Assigned task: So that the copy stays text only, transcribe the data below exactly and exclude the images.

Data shown:
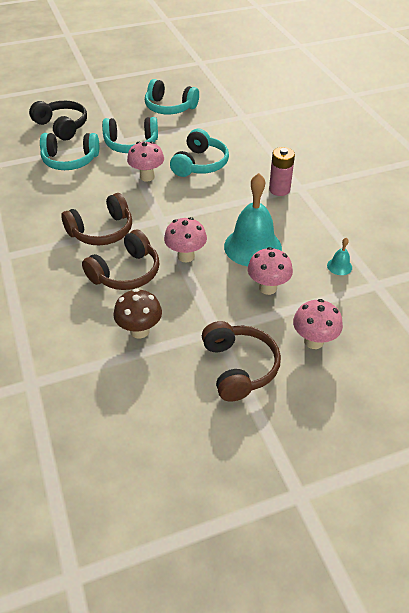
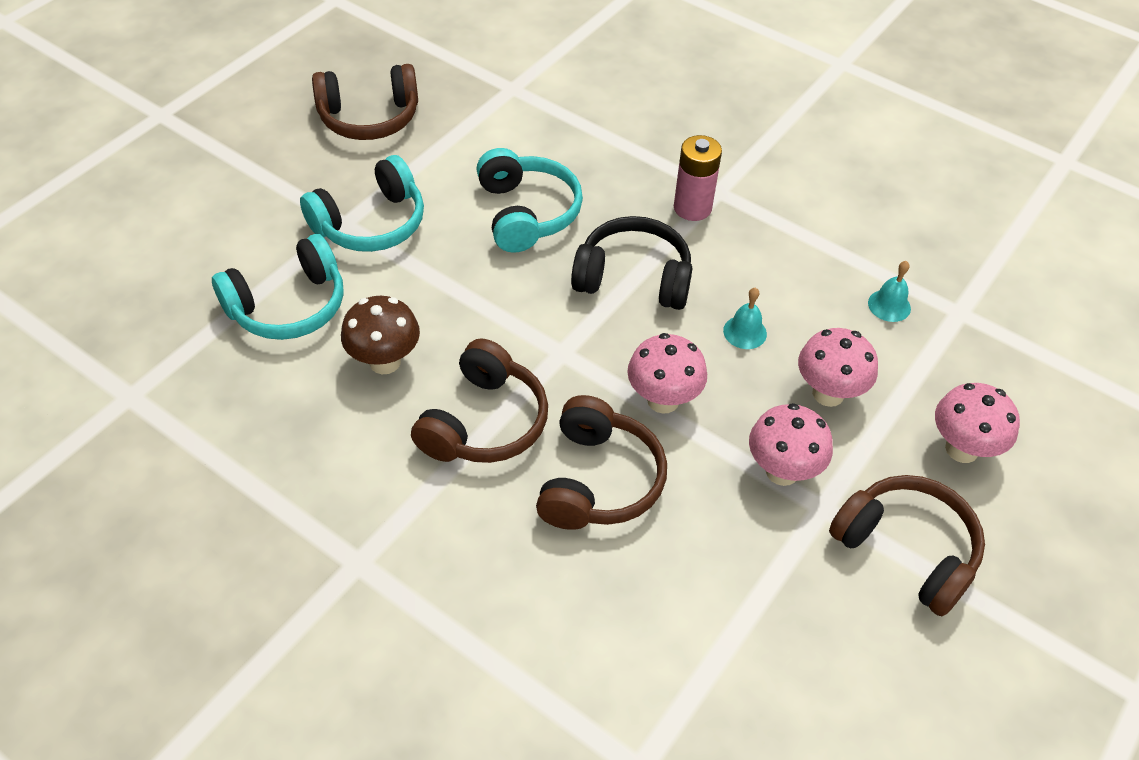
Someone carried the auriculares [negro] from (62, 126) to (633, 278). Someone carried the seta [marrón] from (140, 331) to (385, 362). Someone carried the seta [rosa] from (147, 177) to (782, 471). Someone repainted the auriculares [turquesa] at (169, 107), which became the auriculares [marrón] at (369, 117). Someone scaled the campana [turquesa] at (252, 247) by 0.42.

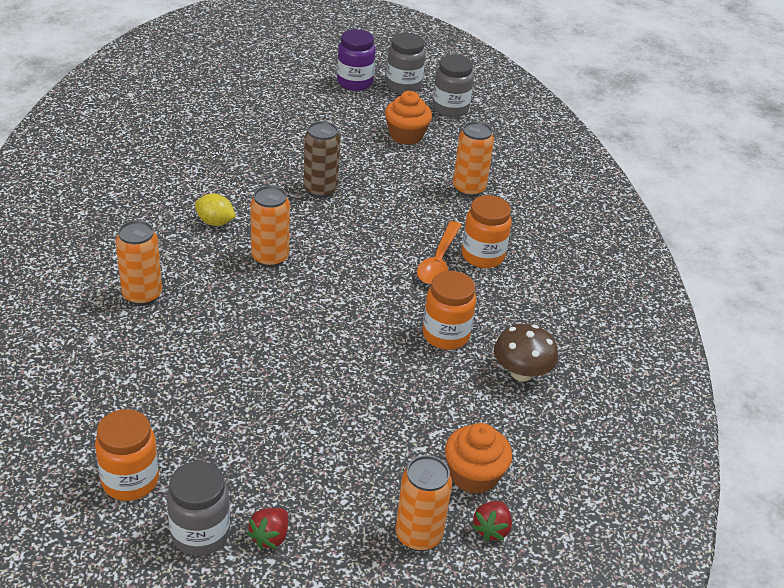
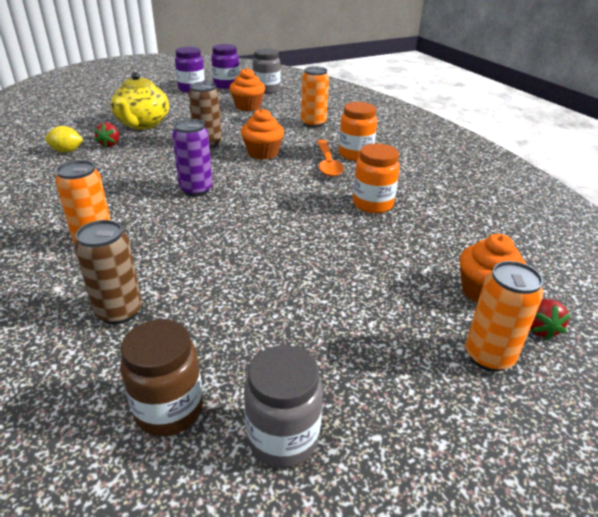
Someone repainted the tarro [naranja] at (130, 481), which became the tarro [marrón] at (169, 409). Someone carried the limón [amarillo] from (215, 222) to (67, 151). Someone carried the fresa [rojo] from (270, 537) to (110, 144). Someone repainted the lata [naranja] at (270, 258), which became the lata [morado] at (196, 190). Someone repainted the tarro [gris] at (403, 86), which became the tarro [morado] at (226, 85). Someone took away the seta [marrón] at (521, 373). Someone put down the lata [marrón] at (119, 312). Someone put down the tetera [amarillo] at (142, 124). Someone put down the magdalena [naranja] at (262, 153).

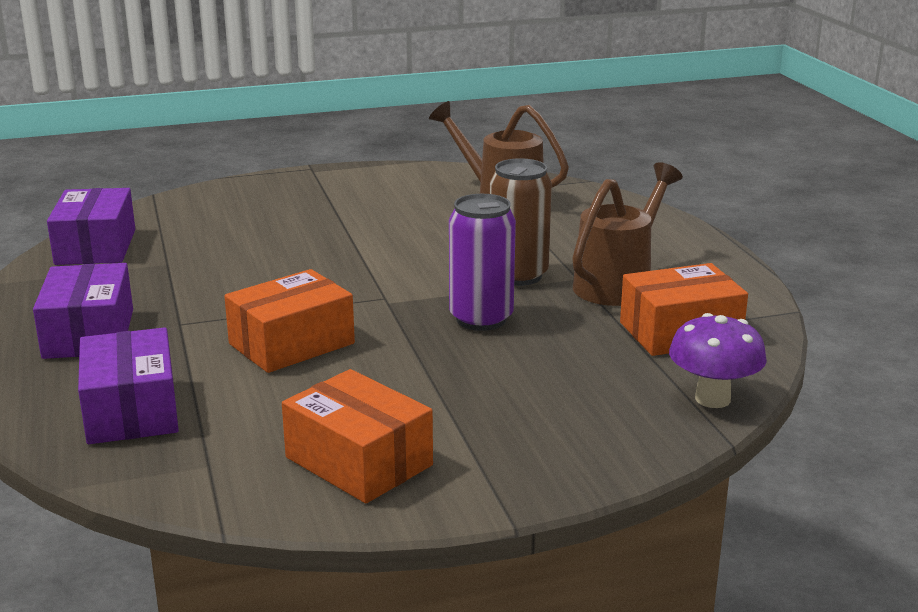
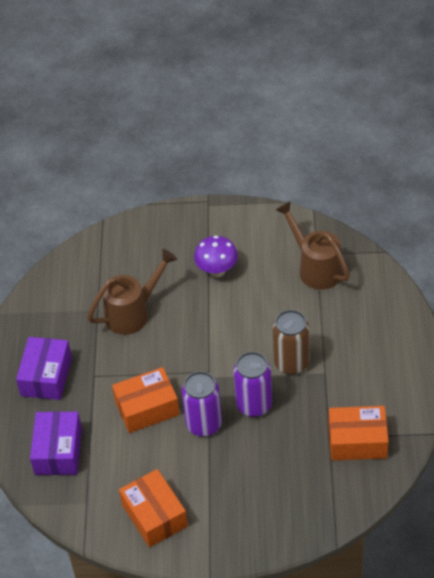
Someone took away the caja [morado] at (95, 247). Someone carried the regadera [marrón] from (618, 283) to (133, 313). Someone carried the seta [morado] from (712, 399) to (217, 271). Someone put down the lata [morado] at (204, 424).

Response:
Someone carried the auriculares [negro] from (62, 126) to (633, 278). Someone carried the seta [marrón] from (140, 331) to (385, 362). Someone carried the seta [rosa] from (147, 177) to (782, 471). Someone repainted the auriculares [turquesa] at (169, 107), which became the auriculares [marrón] at (369, 117). Someone scaled the campana [turquesa] at (252, 247) by 0.42.

Someone repainted the tarro [naranja] at (130, 481), which became the tarro [marrón] at (169, 409). Someone carried the limón [amarillo] from (215, 222) to (67, 151). Someone carried the fresa [rojo] from (270, 537) to (110, 144). Someone repainted the lata [naranja] at (270, 258), which became the lata [morado] at (196, 190). Someone repainted the tarro [gris] at (403, 86), which became the tarro [morado] at (226, 85). Someone took away the seta [marrón] at (521, 373). Someone put down the lata [marrón] at (119, 312). Someone put down the tetera [amarillo] at (142, 124). Someone put down the magdalena [naranja] at (262, 153).

Someone took away the caja [morado] at (95, 247). Someone carried the regadera [marrón] from (618, 283) to (133, 313). Someone carried the seta [morado] from (712, 399) to (217, 271). Someone put down the lata [morado] at (204, 424).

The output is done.